## Given information
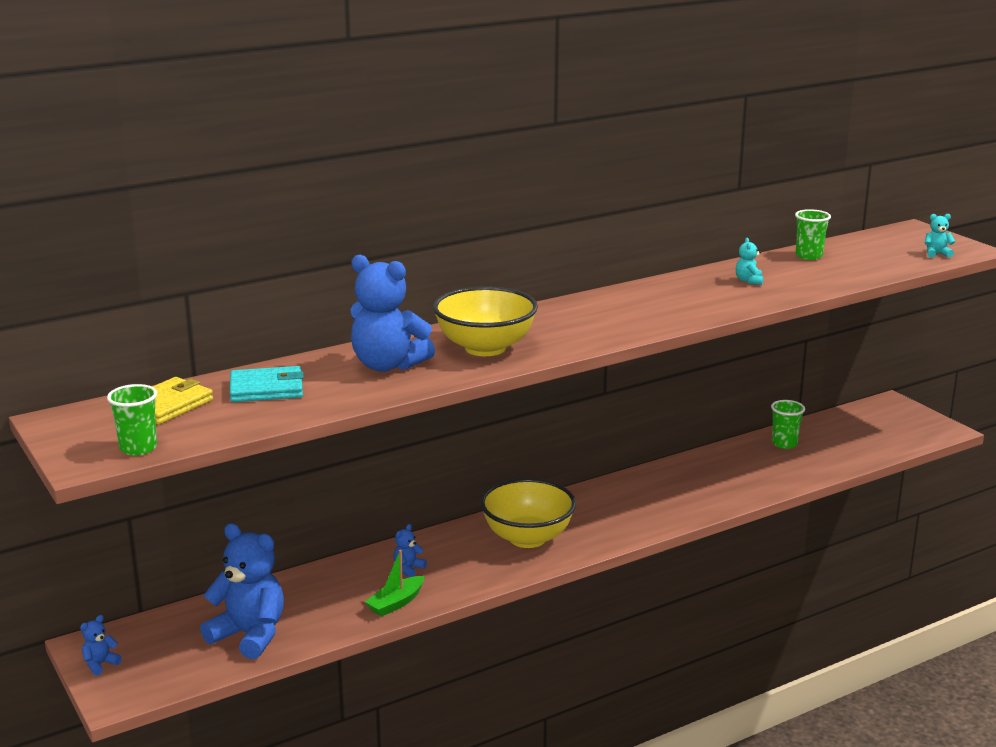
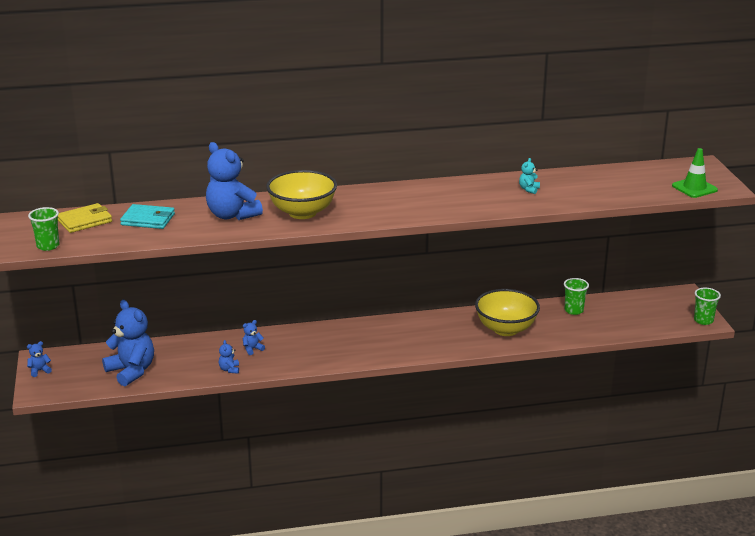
camera: 20 degrees right, 5 degrees up
(396, 603) = (229, 369): green boat -> blue teddy bear
(527, 538) = (342, 344): yellow bowl -> yellow bowl (506, 329)
(809, 256) = (594, 175): green cup -> green cup (703, 320)
(936, 254) = (694, 188): turquoise teddy bear -> green traffic cone

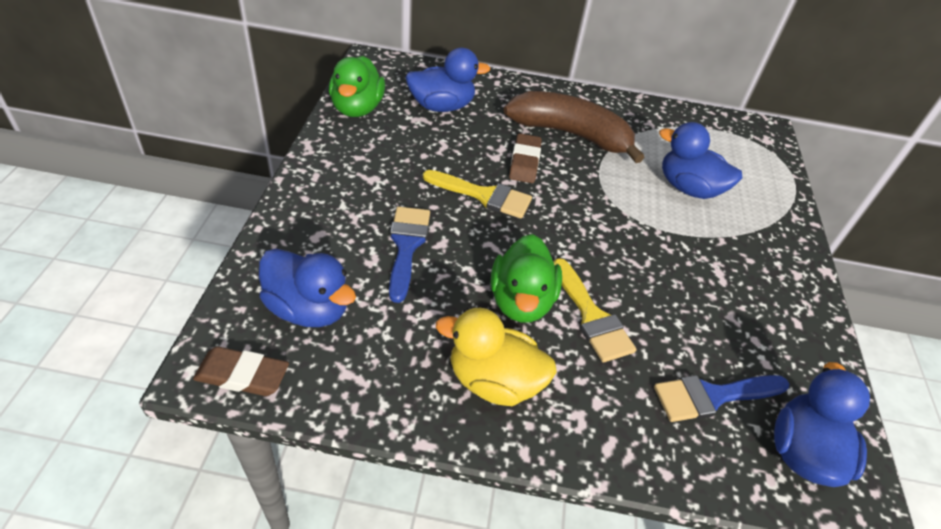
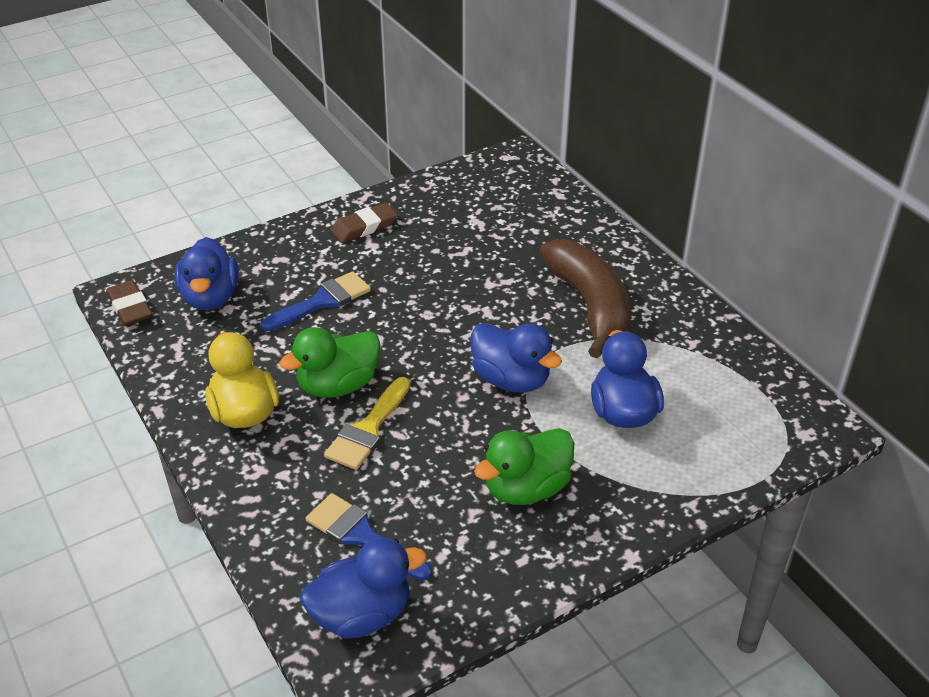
camera: 55 degrees right, 5 degrees down
(357, 108) = (441, 188): green duck -> green duck (526, 488)
(442, 106) = (512, 222): blue duck -> blue duck (511, 379)
(484, 195) = (431, 304): yellow brush -> none
(525, 162) = (508, 302): brown eraser -> brown eraser (364, 227)

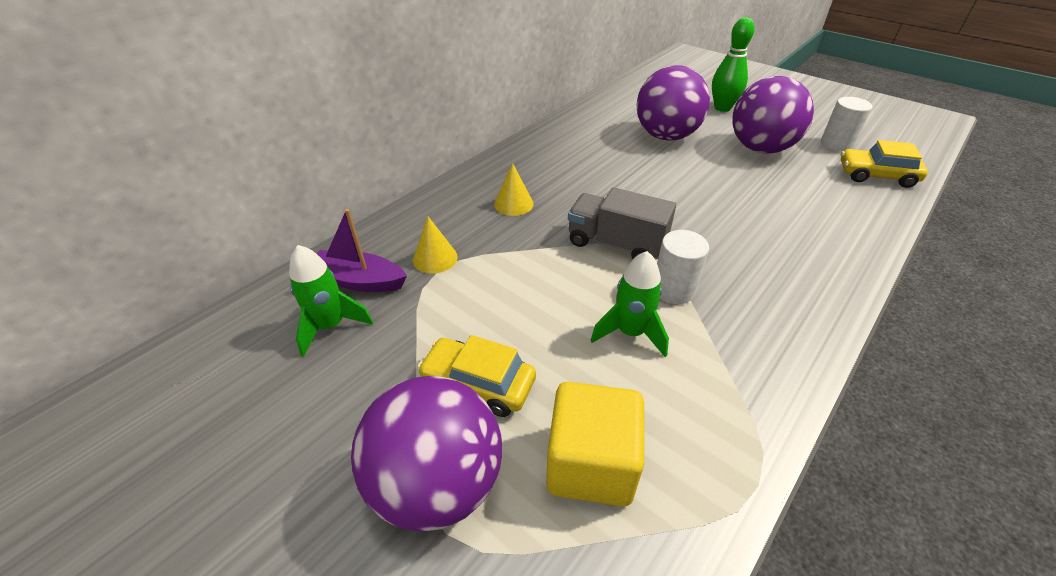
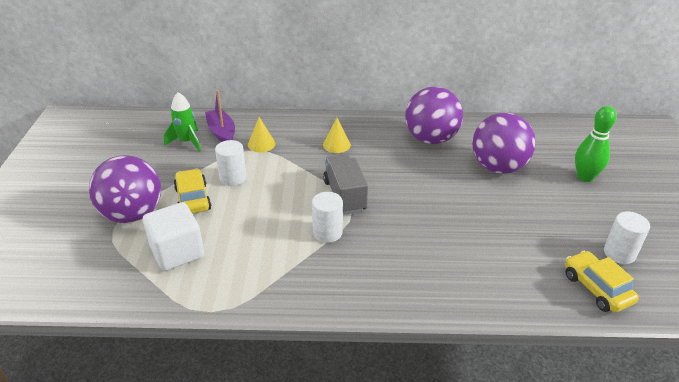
camera: 50 degrees right, 5 degrees down
(477, 319) = (233, 178): none -> white cylinder
(591, 464) = (177, 252): yellow cube -> white cube
(630, 333) = (274, 230): green rocket -> none
(760, 148) = (548, 215): purple ball -> purple ball (431, 139)

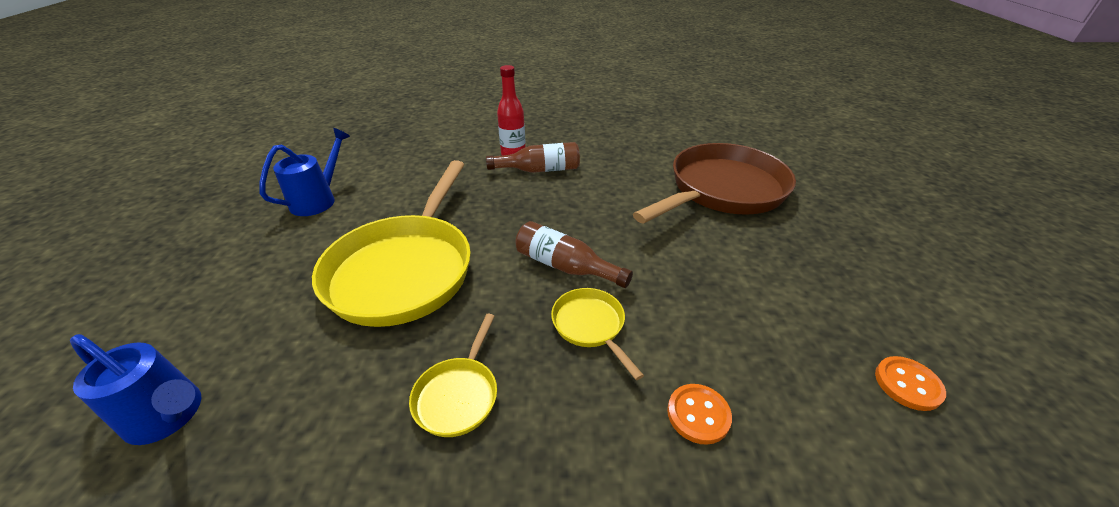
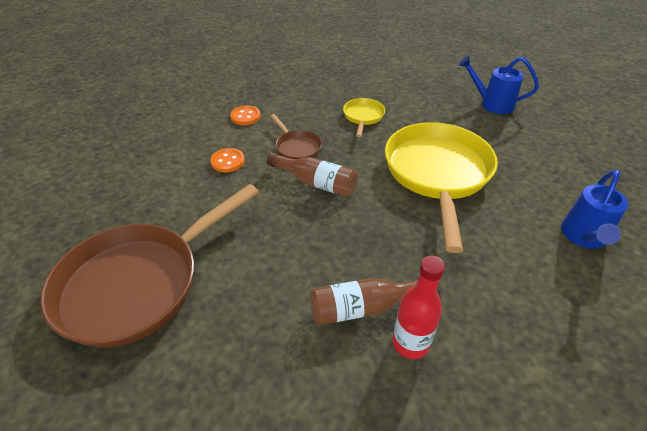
camera: 175 degrees right, 5 degrees up
(590, 326) = (297, 147): yellow pan -> brown pan
(907, 384) = (129, 132): orange button -> orange button (227, 161)

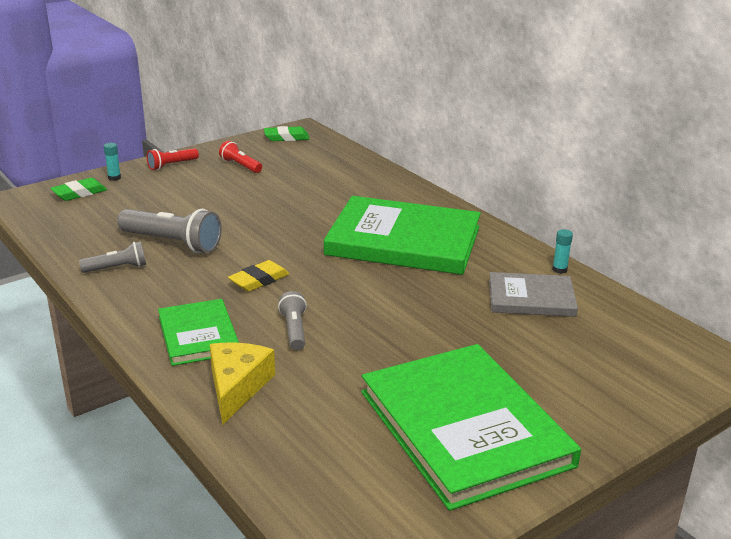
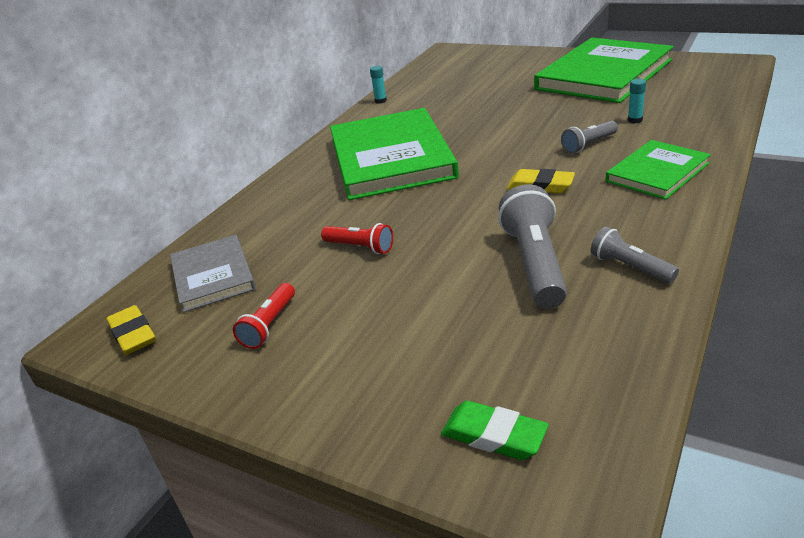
camera: 110 degrees left, 5 degrees up
(114, 178) = (404, 433): turquoise glue stick -> turquoise glue stick (635, 120)
(172, 165) = (308, 395): red flashlight -> red flashlight (360, 247)
(237, 387) = (684, 134): yellow cheese -> none
(286, 137) = (133, 334): green eraser -> yellow eraser
(531, 298) = (433, 98): grey book -> grey book (213, 276)

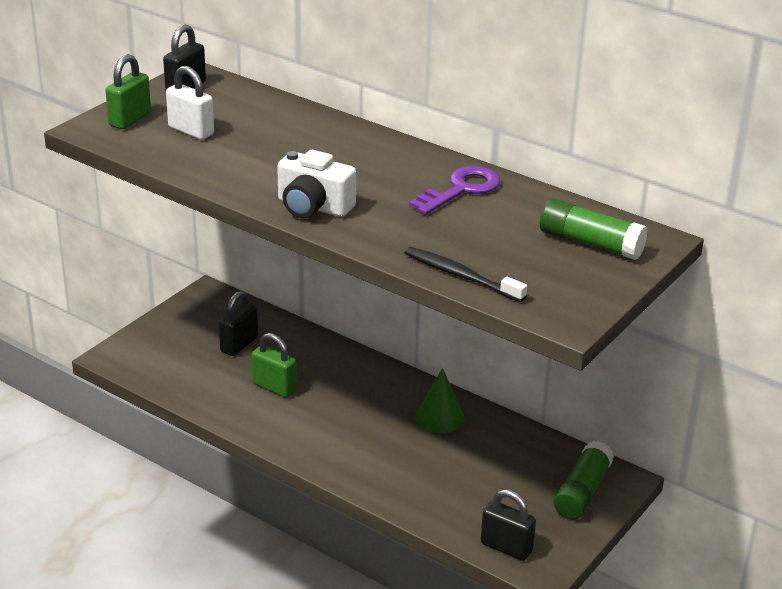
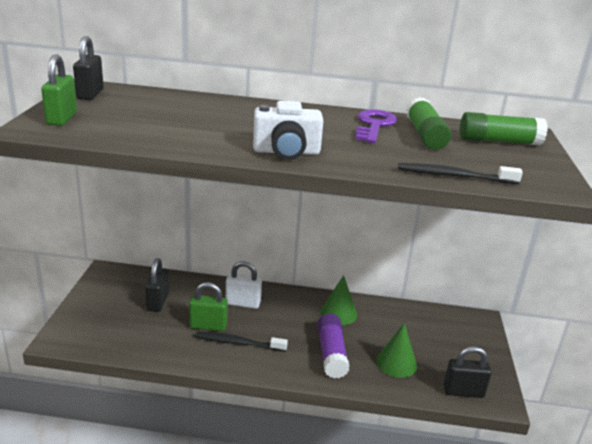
camera: 30 degrees left, 5 degrees down
(191, 131) = (125, 119): white padlock -> white padlock (243, 303)
(292, 415) = (238, 343): none -> black toothbrush
(388, 459) = (331, 353): none -> purple glue stick
(456, 493) = (396, 363): none -> green cone
(582, 492) = (467, 335): green glue stick -> green glue stick (425, 135)

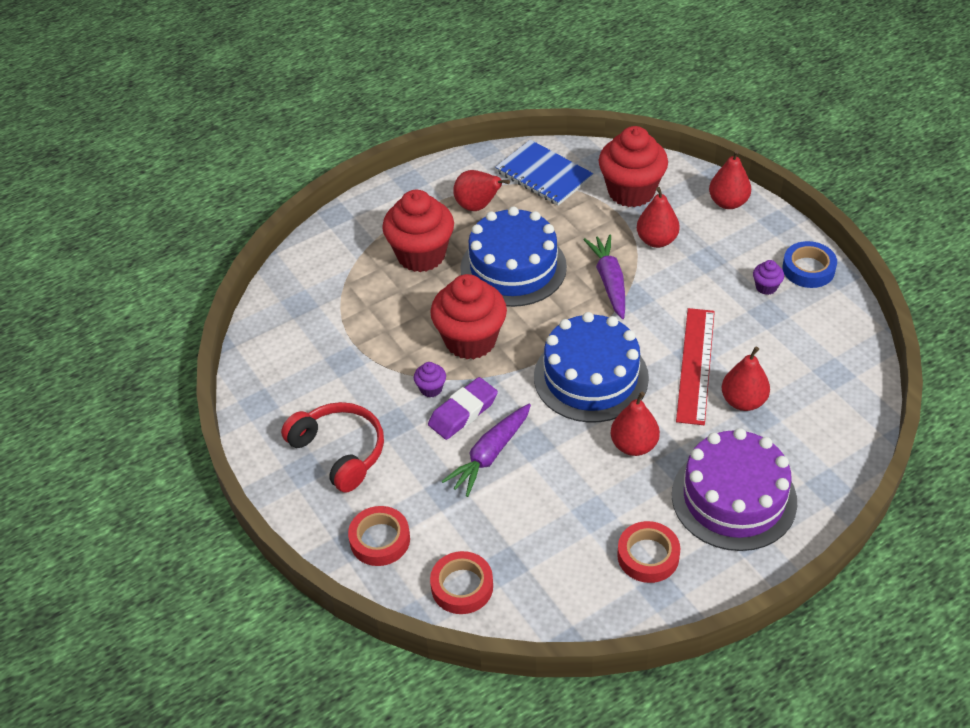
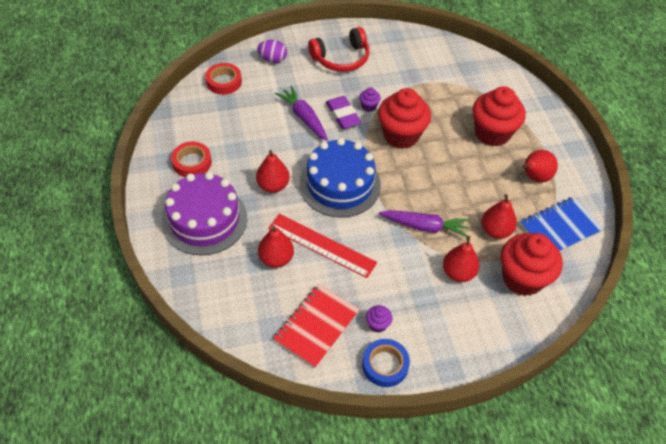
camera: 105 degrees right, 5 degrees up
(380, 540) = (272, 59): red tape -> purple egg
(513, 267) = (461, 177): blue cake -> none
(728, 202) = (486, 342): red pear -> red pear (495, 231)
(804, 335) = (316, 326): none -> red notebook

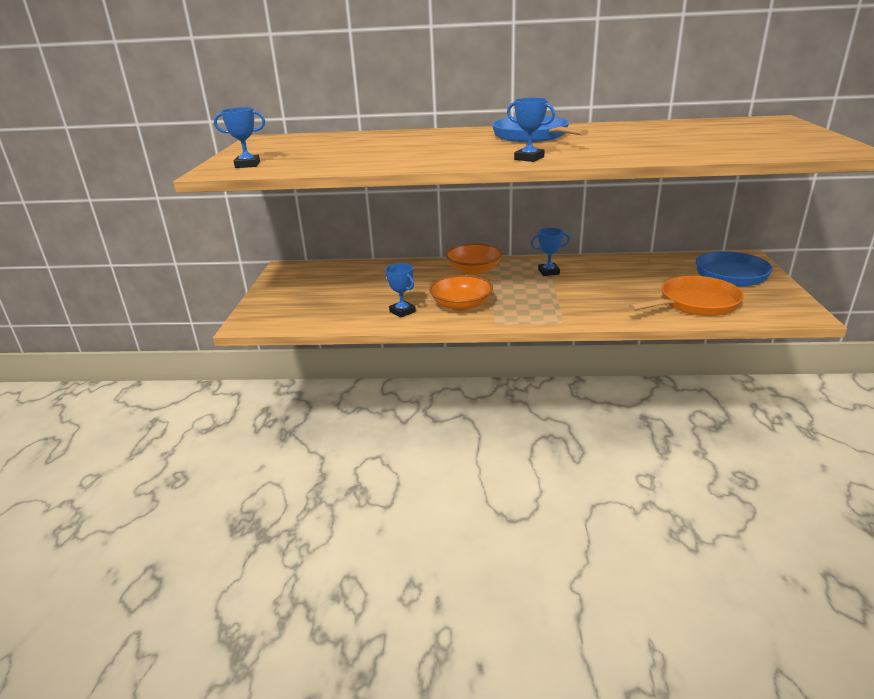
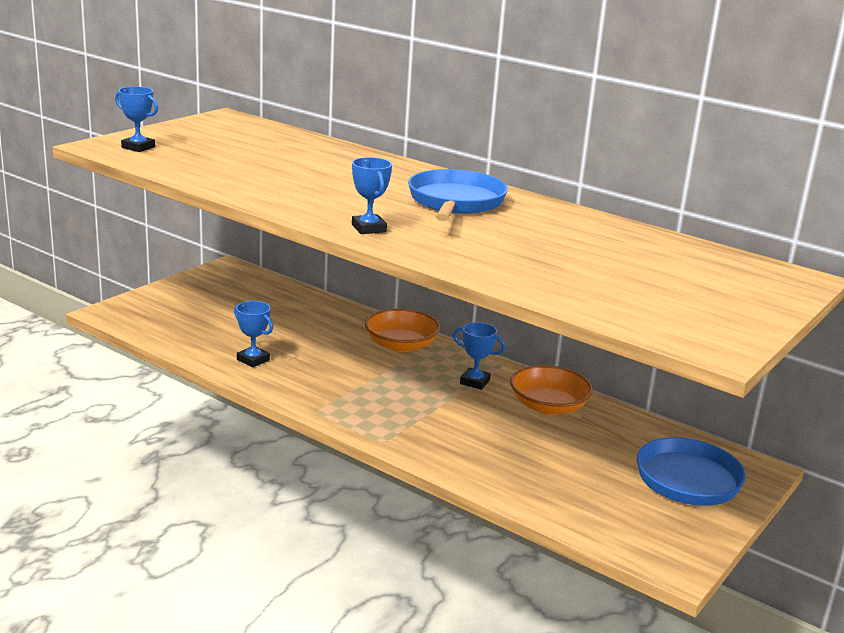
camera: 30 degrees right, 5 degrees down
(402, 311) = (253, 360): blue trophy -> blue trophy turned 45 degrees counterclockwise
(461, 305) = (318, 378): orange bowl -> orange bowl (548, 406)
(694, 303) = (567, 490): orange pan -> none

## Goal of the exercise
Set down exactly the lines running from the beginning of the entries above to the line that contains "camera: 110 degrees left, 5 degrees up", including both, and leave out pictures.

## Answer below
camera: 20 degrees right, 5 degrees up
(396, 603) = (229, 369): green boat -> blue teddy bear
(527, 538) = (342, 344): yellow bowl -> yellow bowl (506, 329)
(809, 256) = (594, 175): green cup -> green cup (703, 320)
(936, 254) = (694, 188): turquoise teddy bear -> green traffic cone

camera: 55 degrees right, 5 degrees down
(357, 108) = (441, 188): green duck -> green duck (526, 488)
(442, 106) = (512, 222): blue duck -> blue duck (511, 379)
(484, 195) = (431, 304): yellow brush -> none
(525, 162) = (508, 302): brown eraser -> brown eraser (364, 227)

camera: 50 degrees right, 5 degrees down
(477, 319) = (233, 178): none -> white cylinder
(591, 464) = (177, 252): yellow cube -> white cube
(630, 333) = (274, 230): green rocket -> none
(760, 148) = (548, 215): purple ball -> purple ball (431, 139)

camera: 175 degrees right, 5 degrees up
(590, 326) = (297, 147): yellow pan -> brown pan
(907, 384) = (129, 132): orange button -> orange button (227, 161)

camera: 110 degrees left, 5 degrees up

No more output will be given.